_Supplied records_
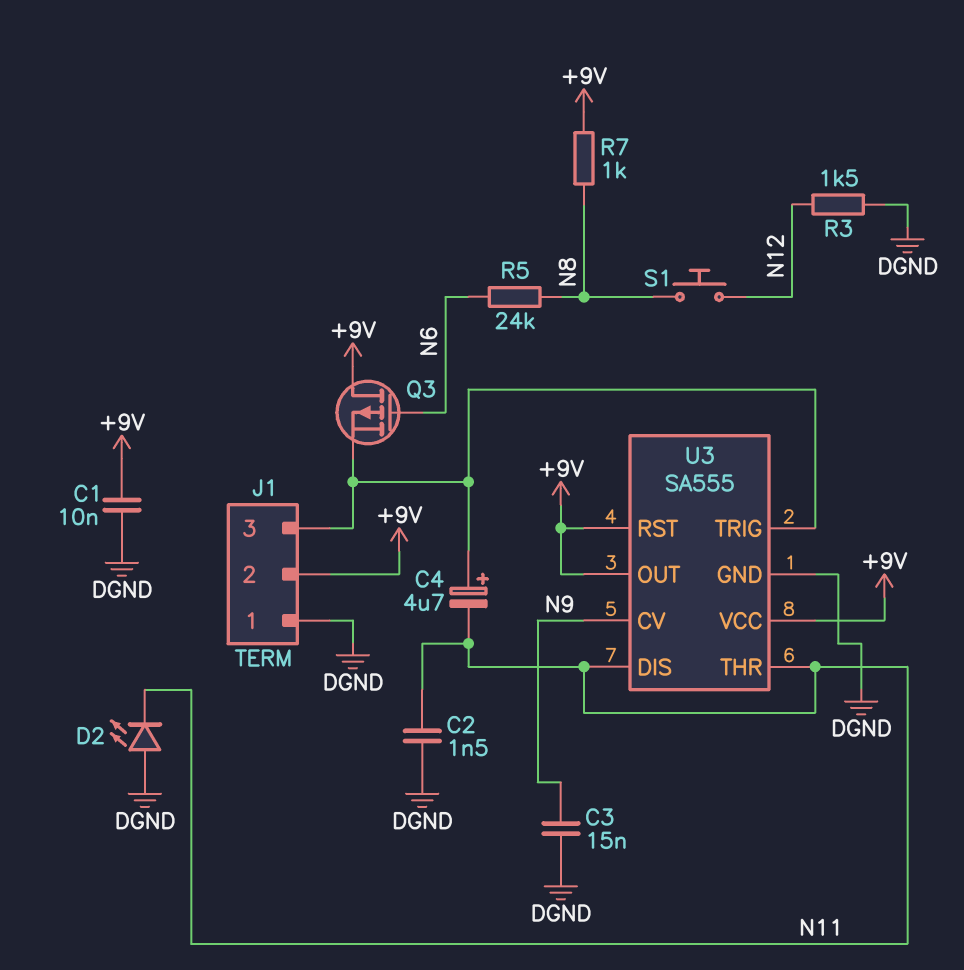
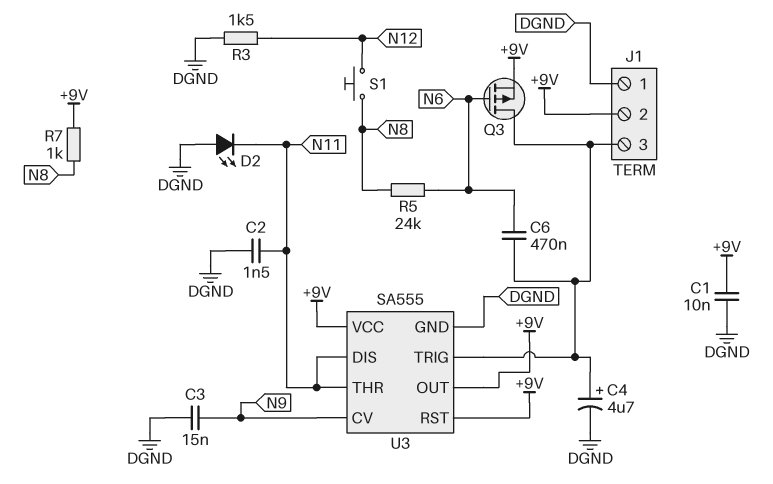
C4: 4.7uF (plus J1/3, minus N11) -> 4.7uF (plus J1/3, minus DGND)
C6: none -> 470nF (J1/3, N6)
Q3: PMOS (G N6, D +9V, S J1/3) -> PMOS (G N6, D J1/3, S +9V)

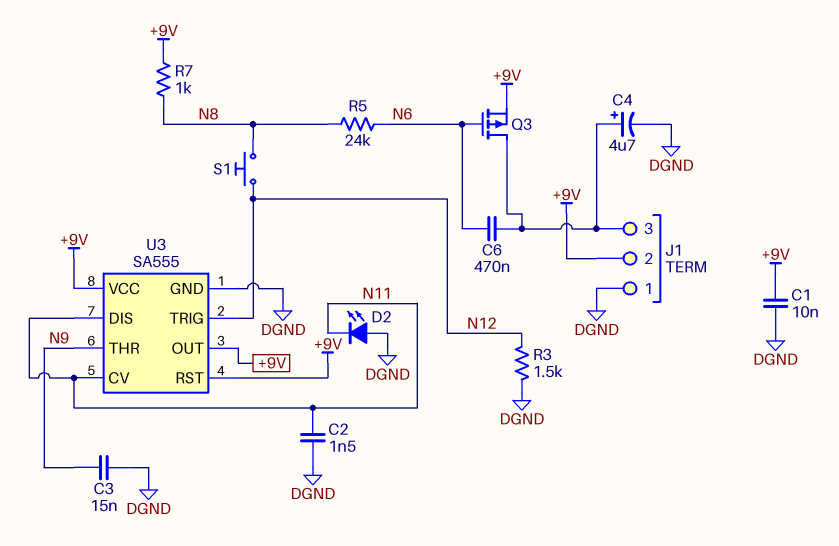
U3 pin CV: N9 -> N11
U3 pin THR: N11 -> N9
U3 pin TRIG: J1/3 -> N12

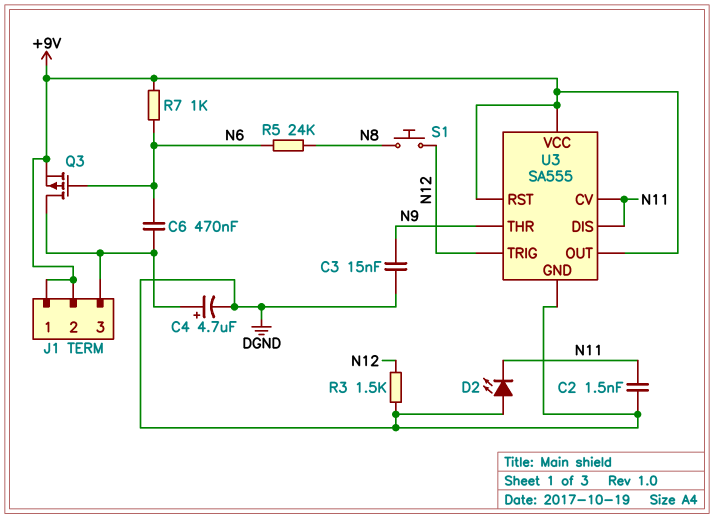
C1: 10nF (+9V, DGND) -> none
J1 pin 1: DGND -> +9V
R7: 1k (+9V, N8) -> 1k (+9V, N6)

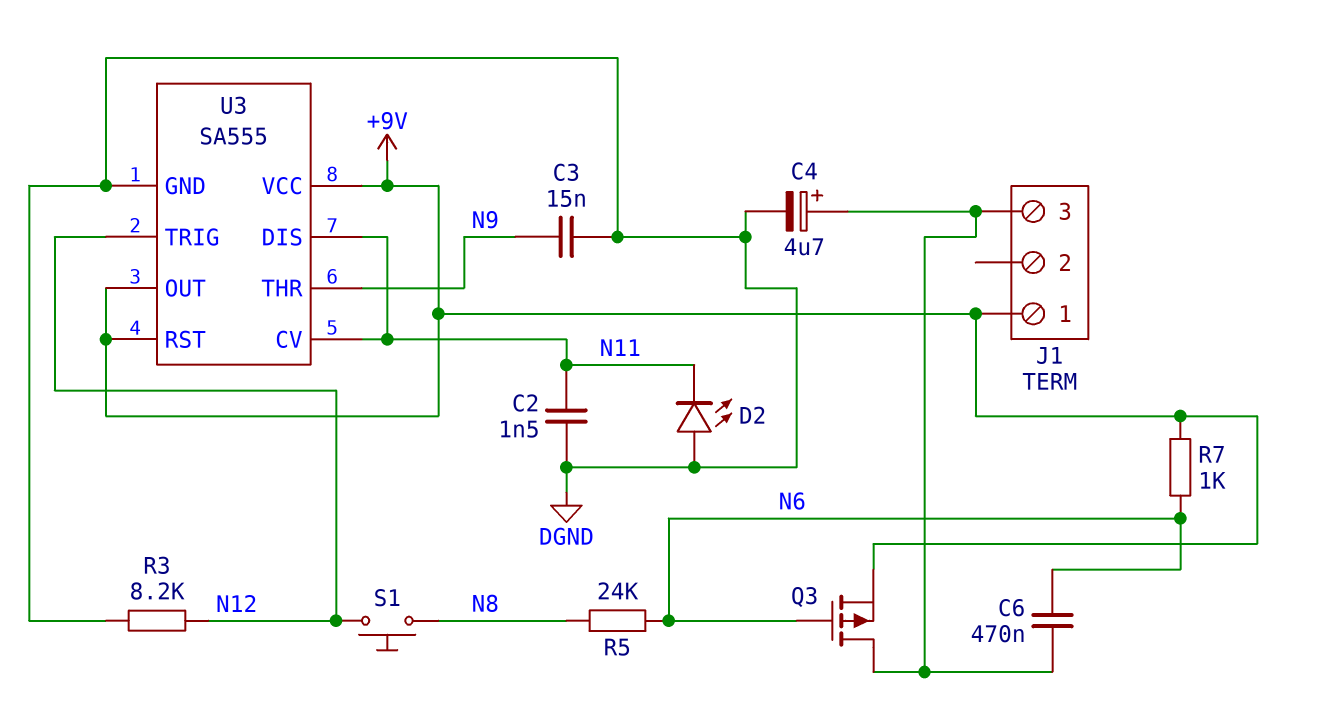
J1 pin 2: +9V -> none
R3: 1.5k (DGND, N12) -> 8.2k (DGND, N12)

_Work item_
Nothing but an exact transcription of the material, without pictures, should be returned.

_Response for this exercise_
C4: 4.7uF (plus J1/3, minus N11) -> 4.7uF (plus J1/3, minus DGND)
C6: none -> 470nF (J1/3, N6)
Q3: PMOS (G N6, D +9V, S J1/3) -> PMOS (G N6, D J1/3, S +9V)

U3 pin CV: N9 -> N11
U3 pin THR: N11 -> N9
U3 pin TRIG: J1/3 -> N12

C1: 10nF (+9V, DGND) -> none
J1 pin 1: DGND -> +9V
R7: 1k (+9V, N8) -> 1k (+9V, N6)

J1 pin 2: +9V -> none
R3: 1.5k (DGND, N12) -> 8.2k (DGND, N12)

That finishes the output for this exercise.